>>>>>

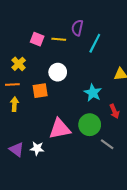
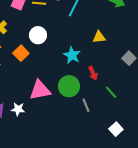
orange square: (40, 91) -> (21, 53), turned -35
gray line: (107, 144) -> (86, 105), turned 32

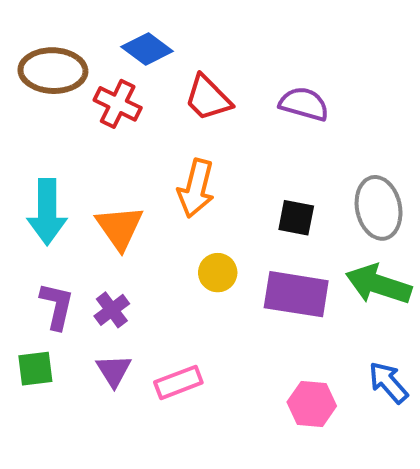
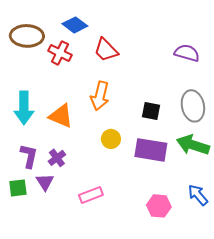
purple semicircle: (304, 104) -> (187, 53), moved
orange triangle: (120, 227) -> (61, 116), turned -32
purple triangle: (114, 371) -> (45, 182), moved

<<<<<
>>>>>

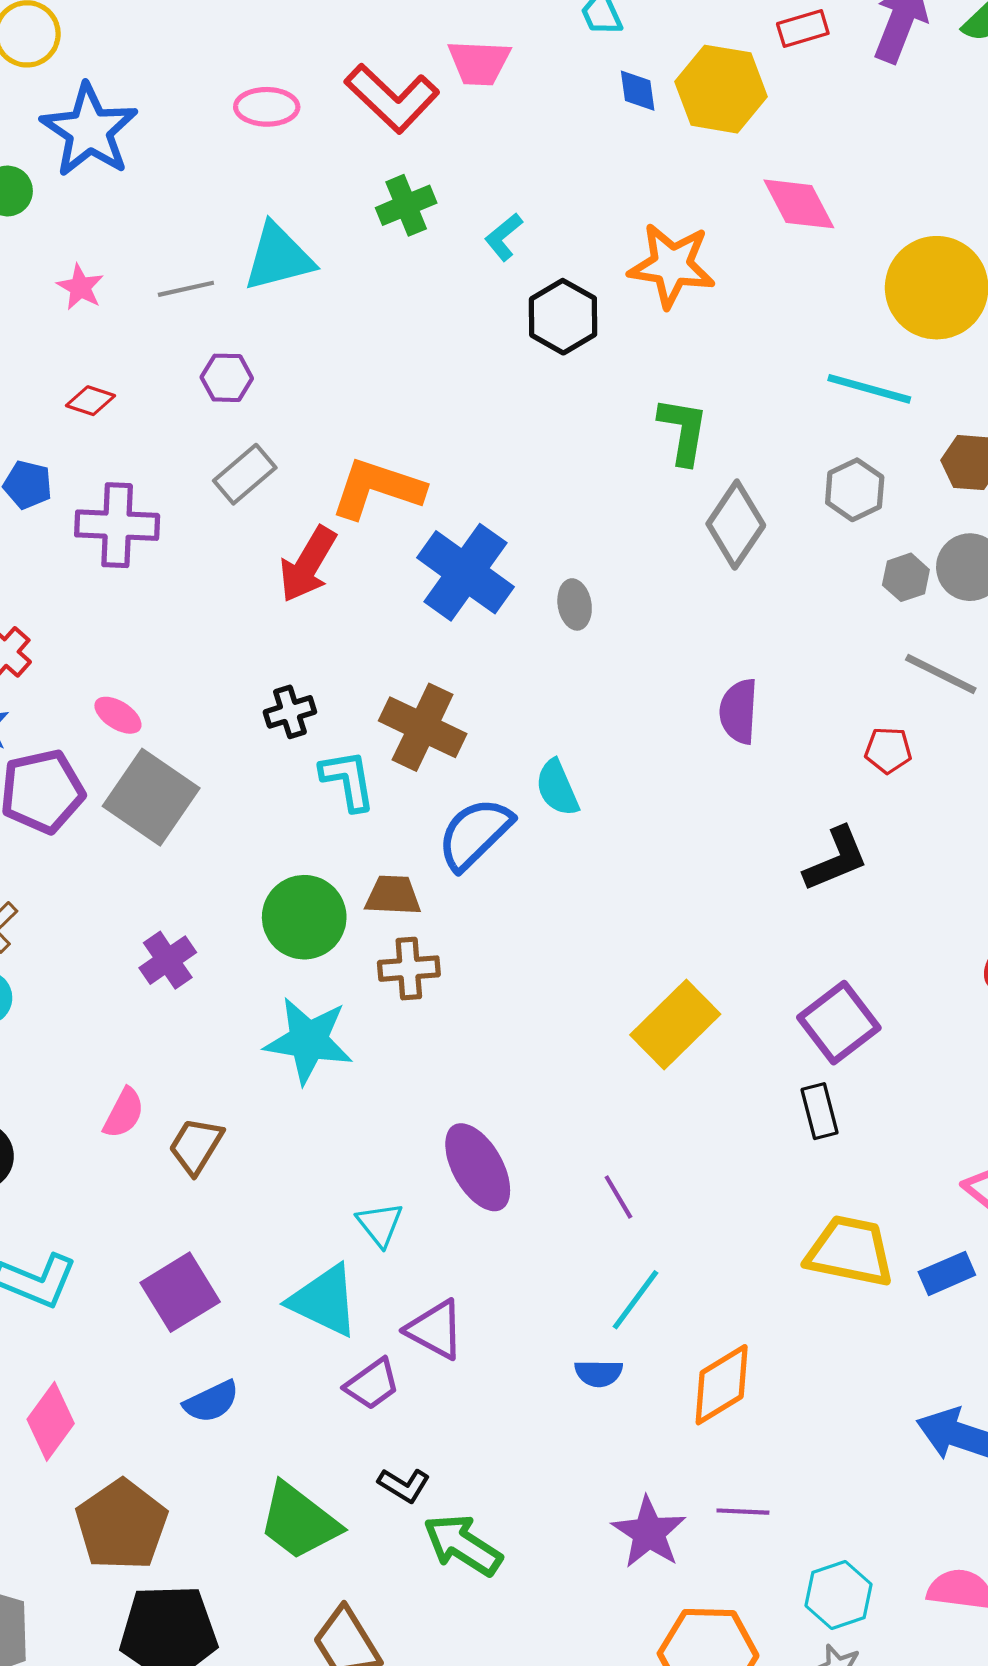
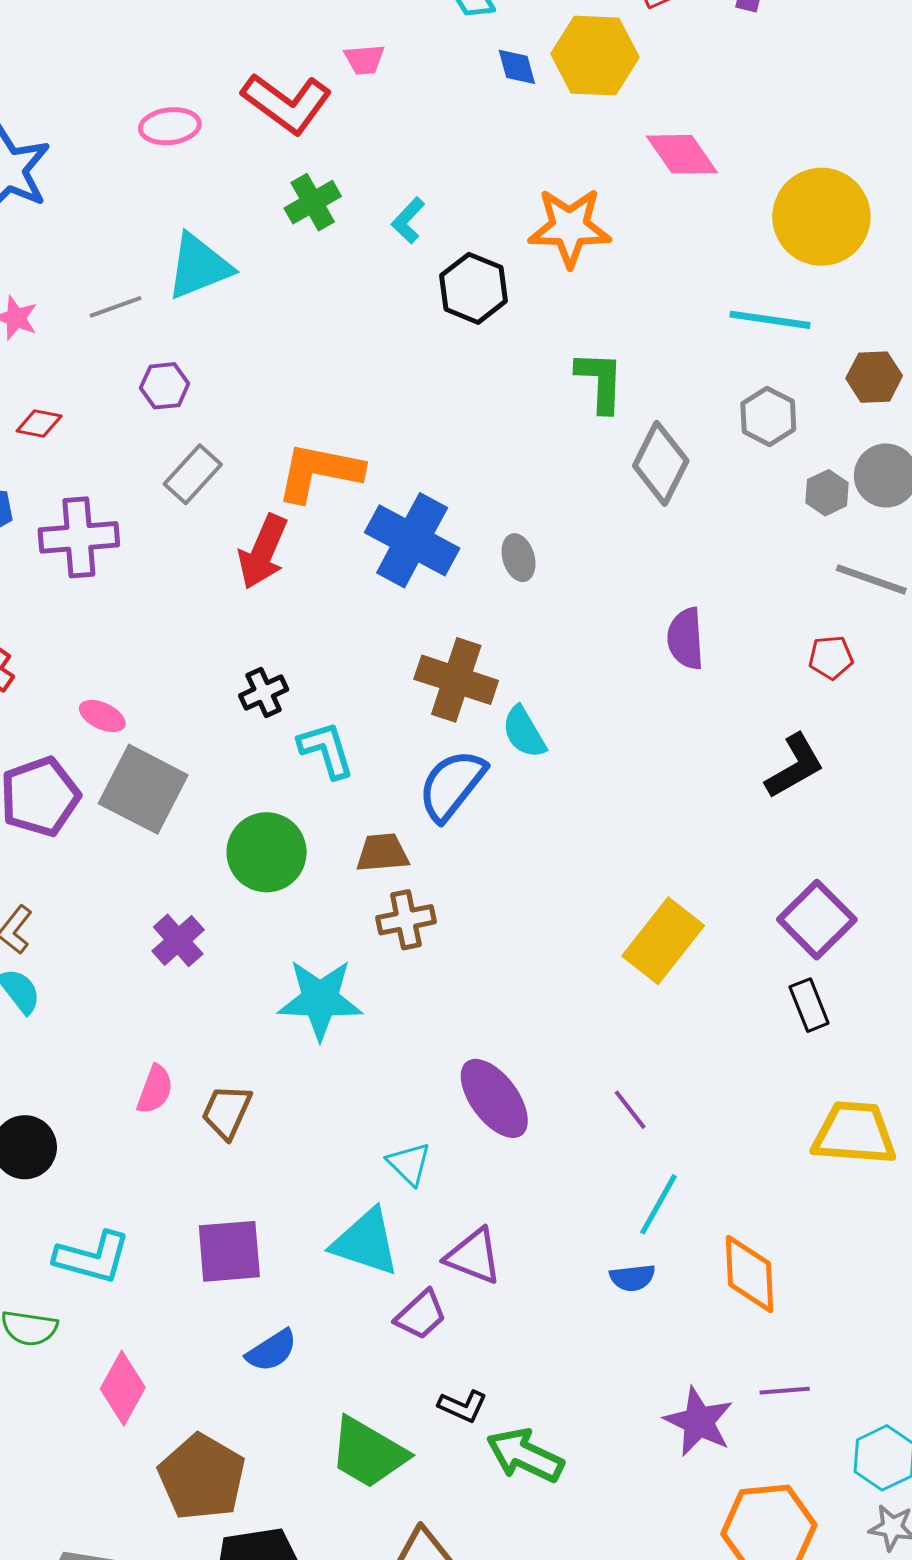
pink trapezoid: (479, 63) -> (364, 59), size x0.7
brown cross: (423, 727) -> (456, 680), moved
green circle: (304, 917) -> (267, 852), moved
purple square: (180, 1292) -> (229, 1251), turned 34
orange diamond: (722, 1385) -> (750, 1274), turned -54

<<<<<

* **TASK DESCRIPTION**:
Read through the entries and copy each line in which "triangle" appears.

* **WRITTEN ANSWER**:
orange triangle: (120, 227) -> (61, 116), turned -32
purple triangle: (114, 371) -> (45, 182), moved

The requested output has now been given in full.